▶ _ACTION ITEM_
Output what the records say, word for word, with no images.

======

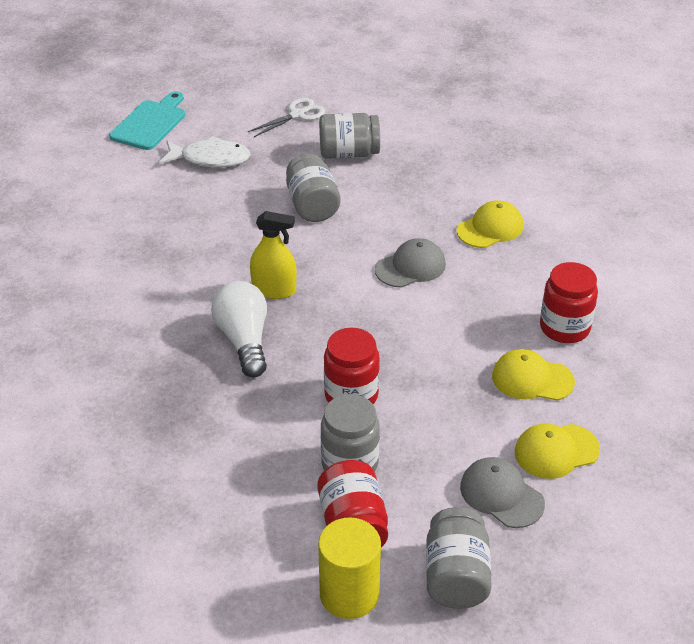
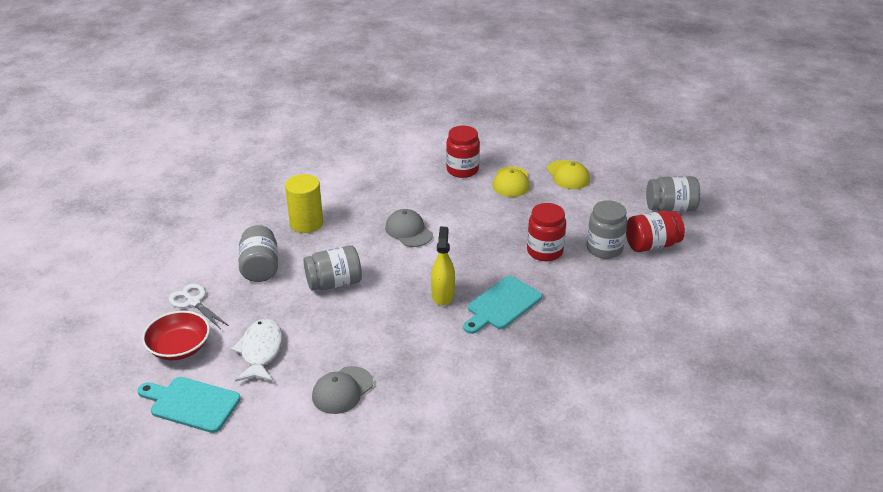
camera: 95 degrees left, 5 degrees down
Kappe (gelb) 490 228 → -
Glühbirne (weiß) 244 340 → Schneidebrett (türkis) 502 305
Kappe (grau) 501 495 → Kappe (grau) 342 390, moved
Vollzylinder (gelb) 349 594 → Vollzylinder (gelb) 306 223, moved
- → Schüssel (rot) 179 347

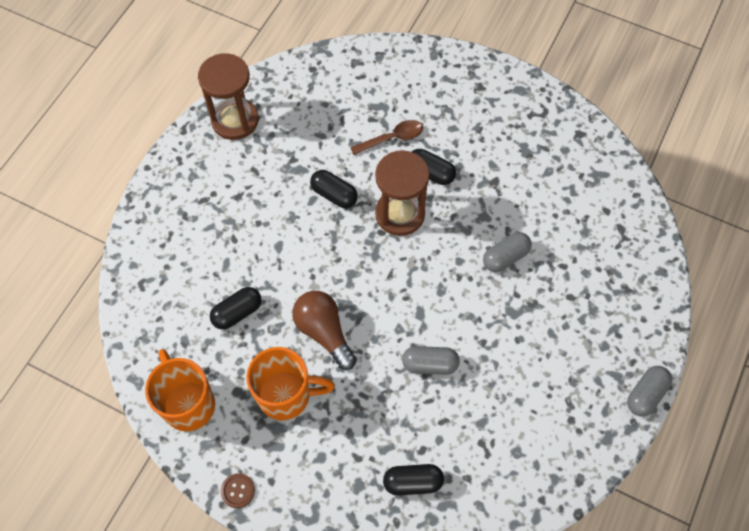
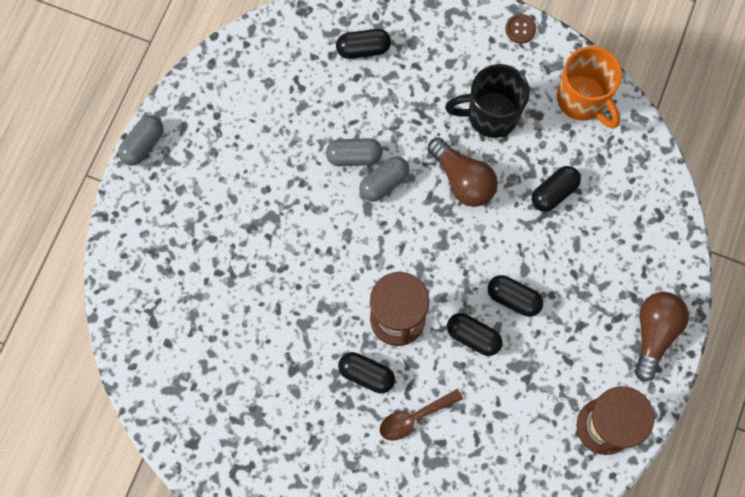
camera: 175 degrees right, 10 degrees up
Kapsel (grau) 505 257 → Kapsel (grau) 384 183, moved
Tasse (orange) 286 395 → Tasse (schwarz) 490 115
- → Kapsel (schwarz) 513 298
- → Glühbirne (braun) 654 334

======

▶ _EXERCISE RESULT_
camera: 95 degrees left, 5 degrees down
Kappe (gelb) 490 228 → -
Glühbirne (weiß) 244 340 → Schneidebrett (türkis) 502 305
Kappe (grau) 501 495 → Kappe (grau) 342 390, moved
Vollzylinder (gelb) 349 594 → Vollzylinder (gelb) 306 223, moved
- → Schüssel (rot) 179 347

camera: 175 degrees right, 10 degrees up
Kapsel (grau) 505 257 → Kapsel (grau) 384 183, moved
Tasse (orange) 286 395 → Tasse (schwarz) 490 115
- → Kapsel (schwarz) 513 298
- → Glühbirne (braun) 654 334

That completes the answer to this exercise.